- GOAL OF THE EXERCISE: Every line from the top of the records through the one bearing "yellow bell [493,370,536,428]" is to be reproduced exactly, and pictures are to be left out.

(Dataset excerpts)
_____
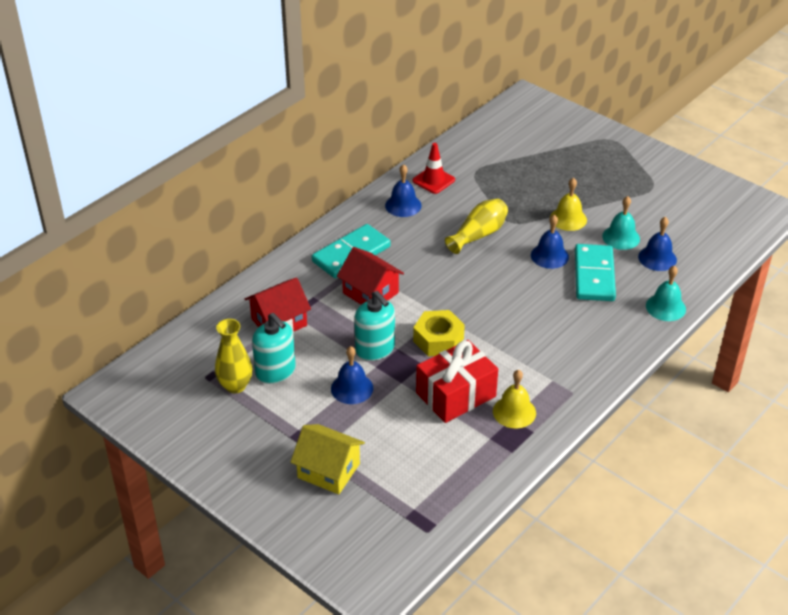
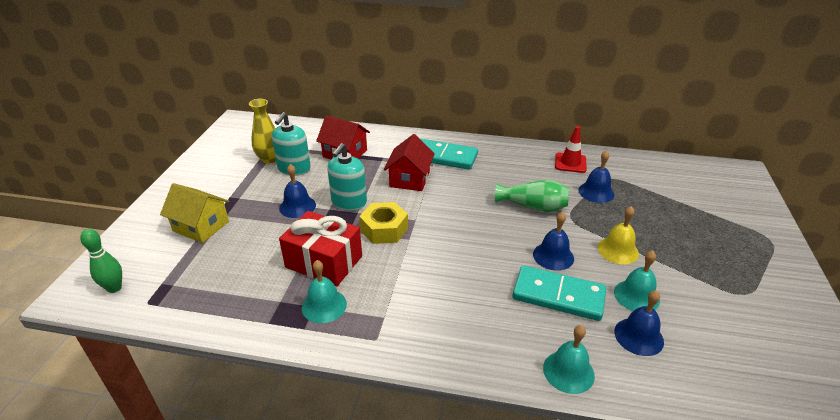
camera: 60 degrees right, 5 degrees down
yellow house [290,424,365,494] -> yellow house turned 60 degrees counterclockwise [160,183,229,243]
blue bell [385,164,422,217] -> blue bell moved to [578,150,615,203]
yellow vase [445,199,508,254] -> green vase [495,180,569,212]
yellow bell [493,370,536,428] -> turquoise bell [302,260,347,323]
turquoise domino [575,244,616,301] -> turquoise domino turned 45 degrees clockwise [512,265,606,321]
none -> green bowling pin [80,229,122,293]

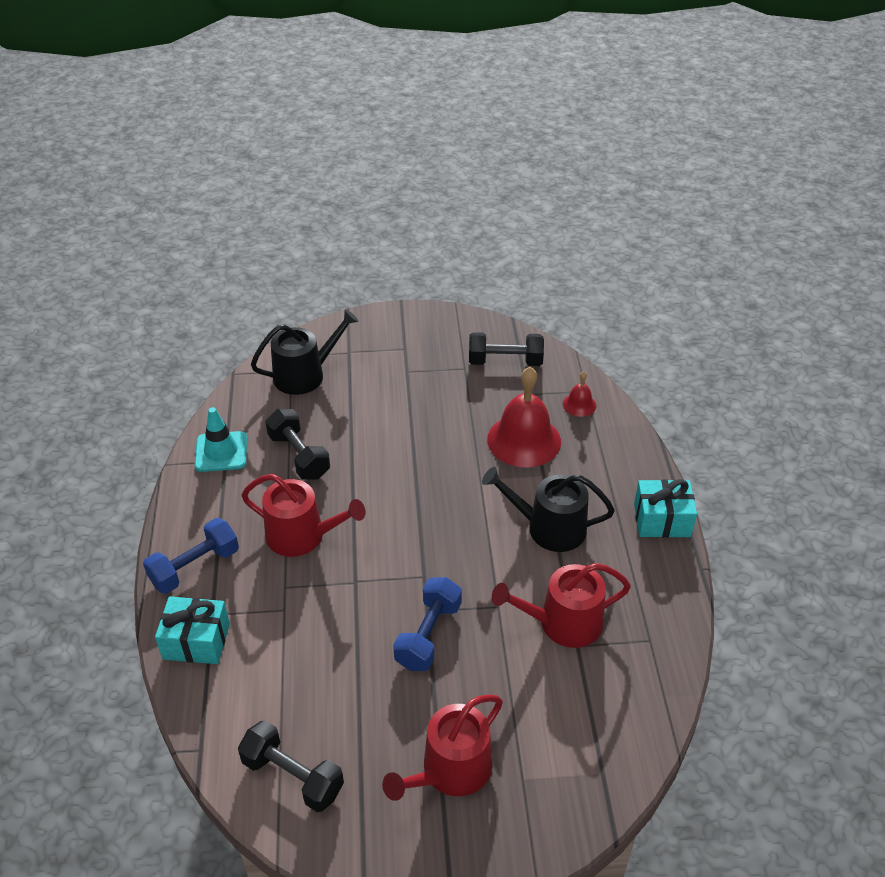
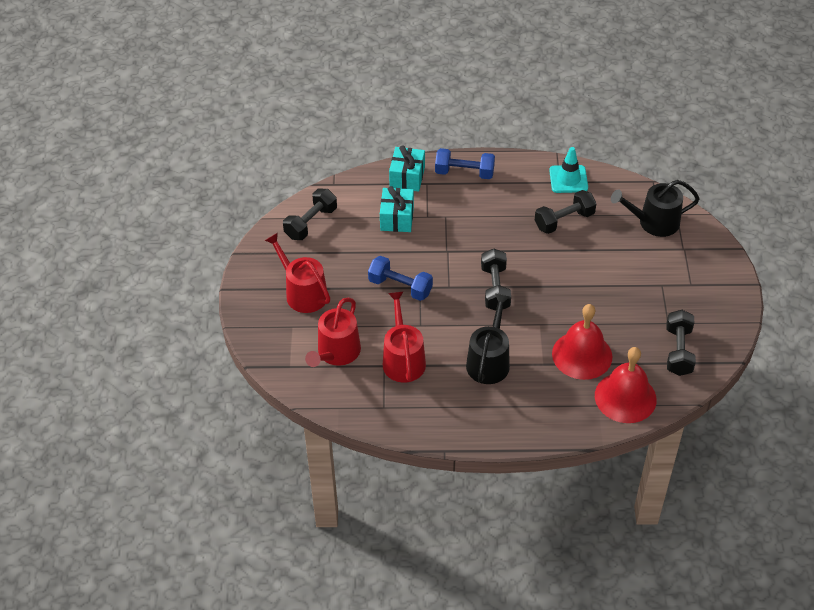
camera: 95 degrees right, 5 degrees up
blue dumbbell [143,518,239,594] -> blue dumbbell turned 45 degrees counterclockwise [435,148,495,179]
red watering can [241,474,366,557] -> red watering can moved to [305,298,361,367]
black watering can [251,309,359,395] -> black watering can turned 105 degrees clockwise [611,180,700,237]
red bell [563,371,596,417] -> red bell [595,347,657,423], size x2.12
turquoise gift [634,479,697,538] -> turquoise gift moved to [380,186,414,232]
none -> black dumbbell [481,249,511,311]

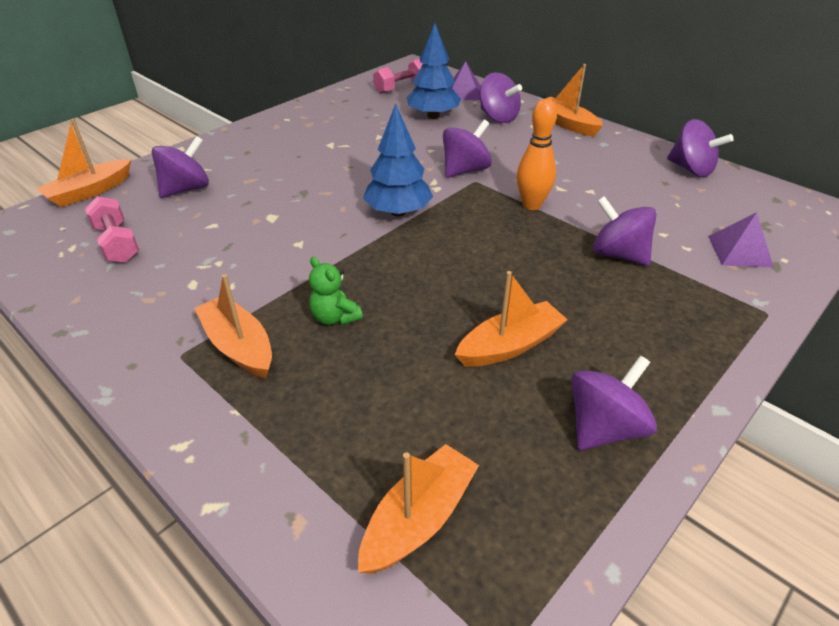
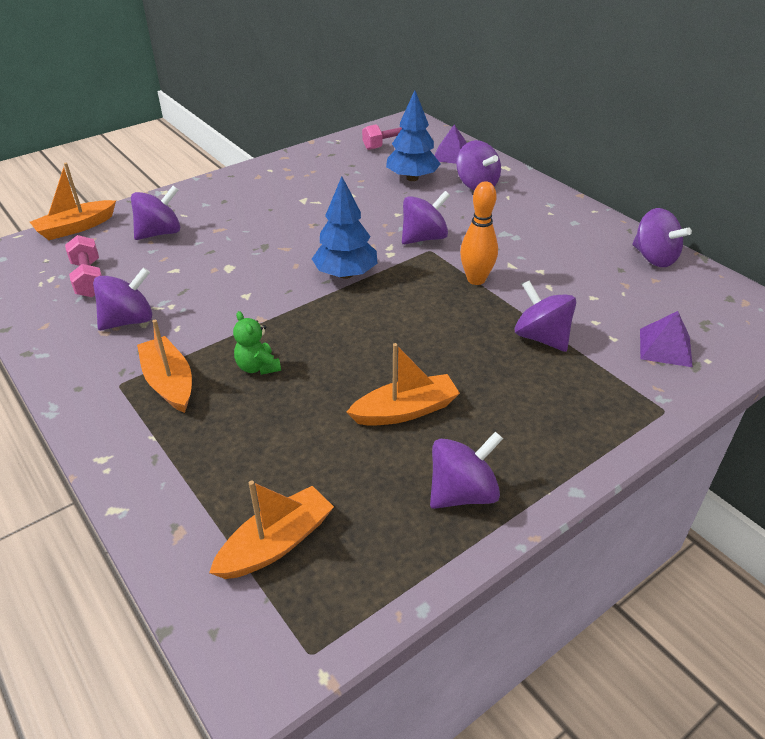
camera: 10 degrees right, 0 degrees up
orange boat [537,64,603,137] -> none
none -> purple spinning top [93,267,152,330]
_____
- TASK RESPONSE:
camera: 60 degrees right, 5 degrees down
yellow house [290,424,365,494] -> yellow house turned 60 degrees counterclockwise [160,183,229,243]
blue bell [385,164,422,217] -> blue bell moved to [578,150,615,203]
yellow vase [445,199,508,254] -> green vase [495,180,569,212]
yellow bell [493,370,536,428] -> turquoise bell [302,260,347,323]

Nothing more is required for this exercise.